## THE RECORDS
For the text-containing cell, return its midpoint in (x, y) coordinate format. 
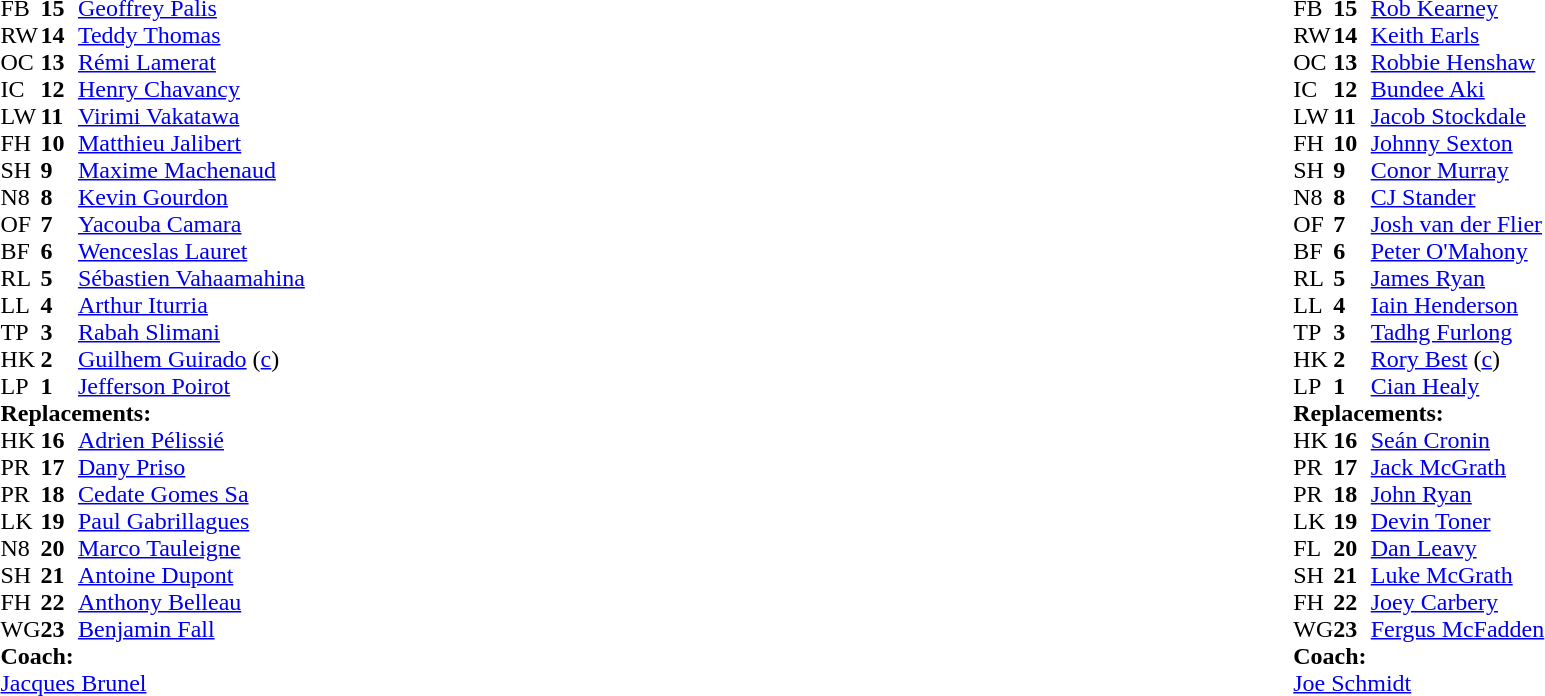
Arthur Iturria (192, 306)
Henry Chavancy (192, 90)
Antoine Dupont (192, 576)
Virimi Vakatawa (192, 116)
Anthony Belleau (192, 602)
Conor Murray (1458, 170)
Rémi Lamerat (192, 62)
Bundee Aki (1458, 90)
Seán Cronin (1458, 440)
Joey Carbery (1458, 602)
Josh van der Flier (1458, 224)
Cedate Gomes Sa (192, 494)
Paul Gabrillagues (192, 522)
Johnny Sexton (1458, 144)
Robbie Henshaw (1458, 62)
Rory Best (c) (1458, 360)
Adrien Pélissié (192, 440)
FL (1313, 548)
Rabah Slimani (192, 332)
John Ryan (1458, 494)
CJ Stander (1458, 198)
Benjamin Fall (192, 630)
Matthieu Jalibert (192, 144)
James Ryan (1458, 278)
Dan Leavy (1458, 548)
Kevin Gourdon (192, 198)
Sébastien Vahaamahina (192, 278)
Tadhg Furlong (1458, 332)
Yacouba Camara (192, 224)
Jack McGrath (1458, 468)
Cian Healy (1458, 386)
Iain Henderson (1458, 306)
Keith Earls (1458, 36)
Dany Priso (192, 468)
Fergus McFadden (1458, 630)
Maxime Machenaud (192, 170)
Devin Toner (1458, 522)
Guilhem Guirado (c) (192, 360)
Marco Tauleigne (192, 548)
Peter O'Mahony (1458, 252)
Wenceslas Lauret (192, 252)
Teddy Thomas (192, 36)
Luke McGrath (1458, 576)
Jacob Stockdale (1458, 116)
Jefferson Poirot (192, 386)
For the text-containing cell, return its midpoint in (X, Y) coordinate format. 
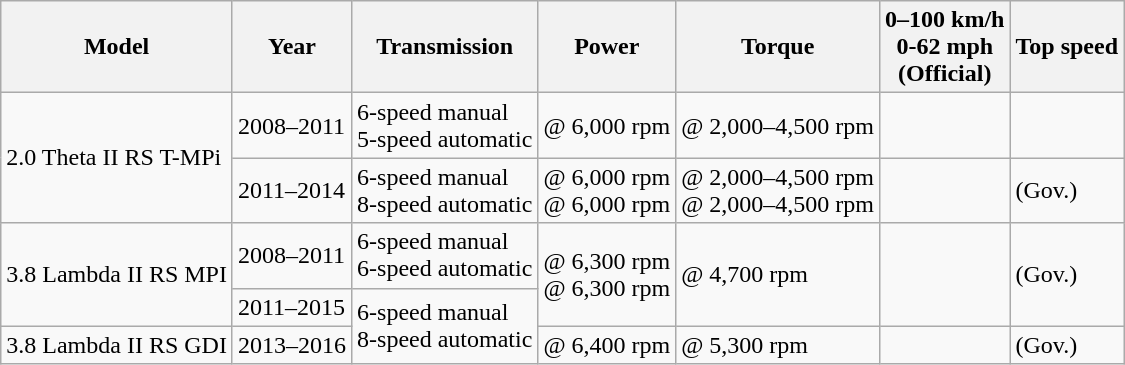
2011–2015 (292, 307)
Year (292, 47)
6-speed manual5-speed automatic (445, 126)
3.8 Lambda II RS MPI (117, 274)
Top speed (1067, 47)
@ 6,400 rpm (607, 345)
3.8 Lambda II RS GDI (117, 345)
Power (607, 47)
2013–2016 (292, 345)
Torque (778, 47)
@ 6,000 rpm @ 6,000 rpm (607, 190)
2011–2014 (292, 190)
@ 5,300 rpm (778, 345)
@ 6,000 rpm (607, 126)
6-speed manual6-speed automatic (445, 256)
Transmission (445, 47)
@ 6,300 rpm @ 6,300 rpm (607, 274)
@ 2,000–4,500 rpm @ 2,000–4,500 rpm (778, 190)
@ 2,000–4,500 rpm (778, 126)
@ 4,700 rpm (778, 274)
2.0 Theta II RS T-MPi (117, 158)
Model (117, 47)
0–100 km/h0-62 mph(Official) (945, 47)
From the cell containing the given text, extract its center point as (x, y) coordinate. 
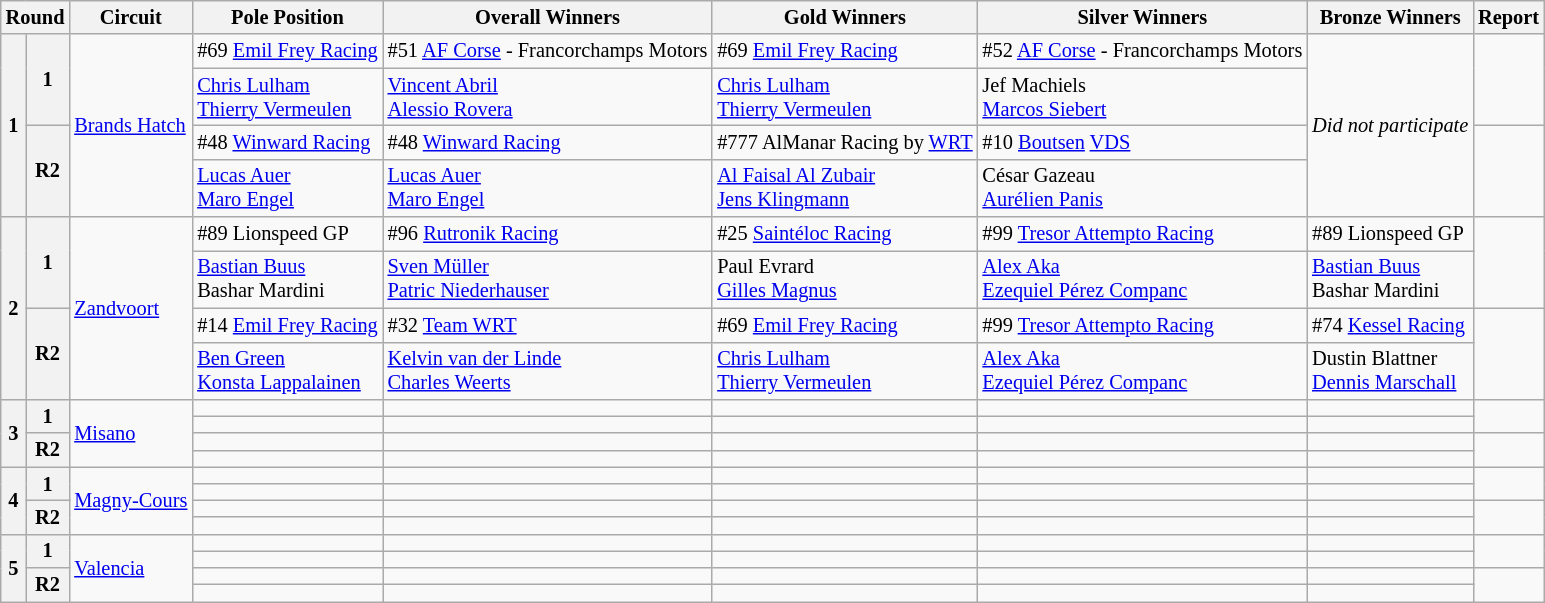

## WHAT TO WORK ON
Rewrite the items starting at the line containing "2011–2015 (292, 307)" and ending at the line containing "rpm (607, 126)", putting "RPM" in place of "rpm" and keeping everything else the same.

## RESULT OF THE EXERCISE
2011–2015 (292, 307)
Year (292, 47)
6-speed manual5-speed automatic (445, 126)
3.8 Lambda II RS MPI (117, 274)
Top speed (1067, 47)
@ 6,400 RPM (607, 345)
3.8 Lambda II RS GDI (117, 345)
Power (607, 47)
2013–2016 (292, 345)
Torque (778, 47)
@ 6,000 RPM @ 6,000 RPM (607, 190)
2011–2014 (292, 190)
@ 5,300 RPM (778, 345)
@ 6,000 RPM (607, 126)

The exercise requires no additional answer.